# WORK INSTRUCTION:
Copy all data exactly. Skip pictures.

# GIVEN RECORDS:
################

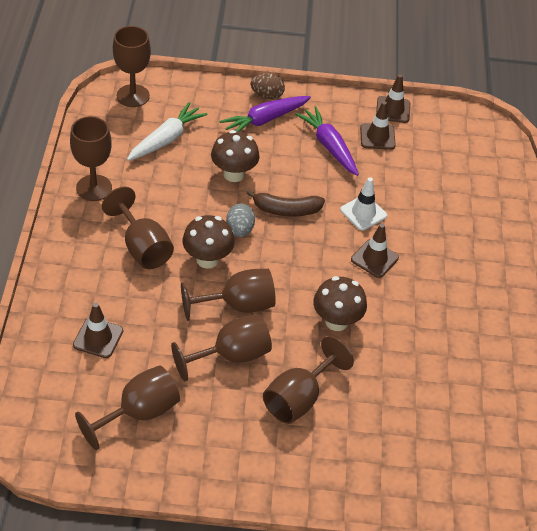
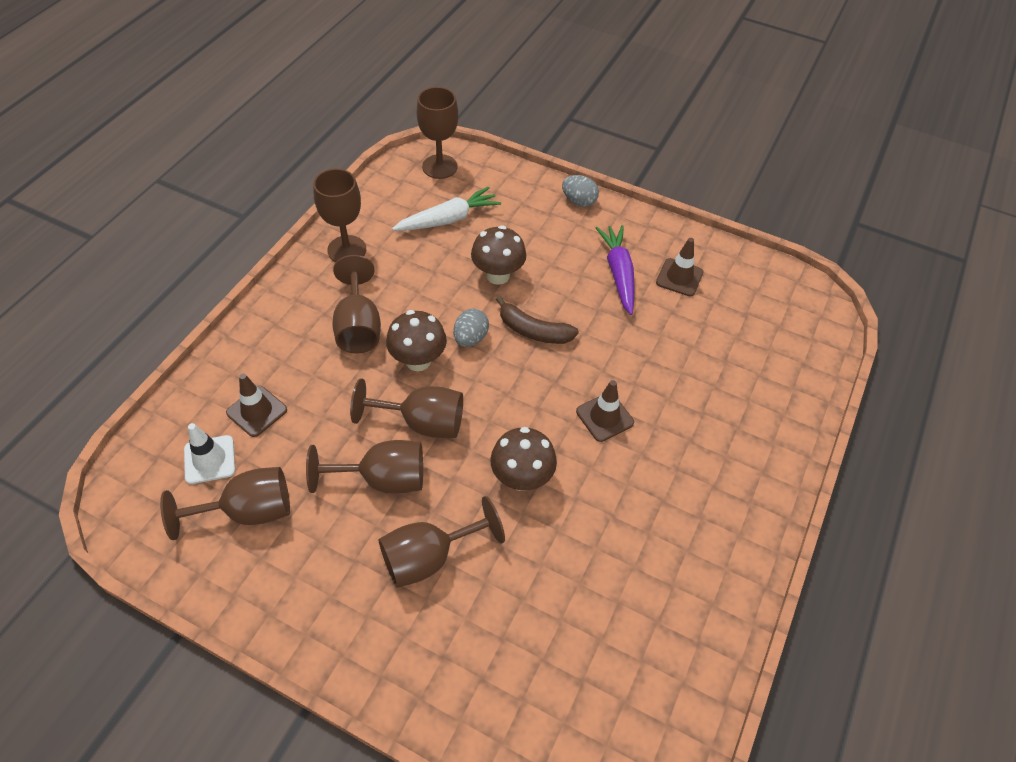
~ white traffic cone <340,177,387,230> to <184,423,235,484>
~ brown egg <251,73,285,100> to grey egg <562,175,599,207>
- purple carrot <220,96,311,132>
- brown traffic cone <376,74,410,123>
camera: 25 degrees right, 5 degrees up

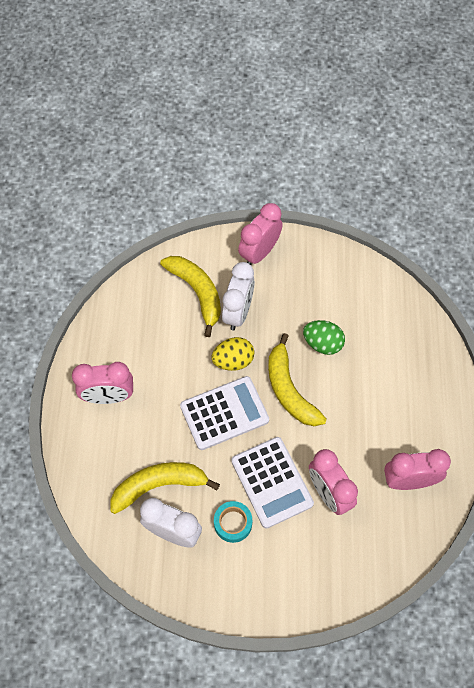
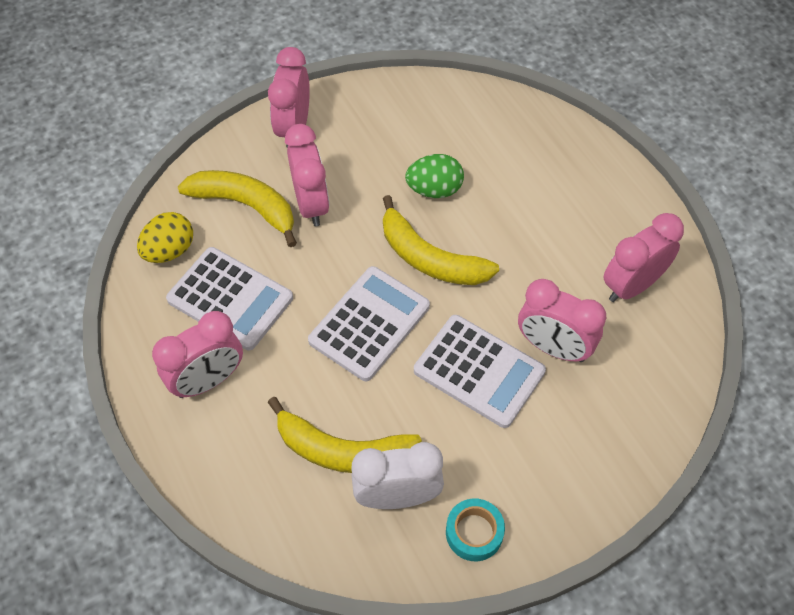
~ yellow egg <211,337,255,371> to <137,212,193,263>
+ white calculator <166,247,293,350>
~ yellow banana <111,462,220,514> = <268,397,422,473> 120 degrees counterclockwise
~ white clock <222,262,255,331> to pink clock <285,124,329,226>
~ turquoise tape <214,501,252,543> to <446,498,505,561>
camera: 30 degrees left, 5 degrees down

################

# COMPLETED TASK:
~ white traffic cone <340,177,387,230> to <184,423,235,484>
~ brown egg <251,73,285,100> to grey egg <562,175,599,207>
- purple carrot <220,96,311,132>
- brown traffic cone <376,74,410,123>
camera: 25 degrees right, 5 degrees up

~ yellow egg <211,337,255,371> to <137,212,193,263>
+ white calculator <166,247,293,350>
~ yellow banana <111,462,220,514> = <268,397,422,473> 120 degrees counterclockwise
~ white clock <222,262,255,331> to pink clock <285,124,329,226>
~ turquoise tape <214,501,252,543> to <446,498,505,561>
camera: 30 degrees left, 5 degrees down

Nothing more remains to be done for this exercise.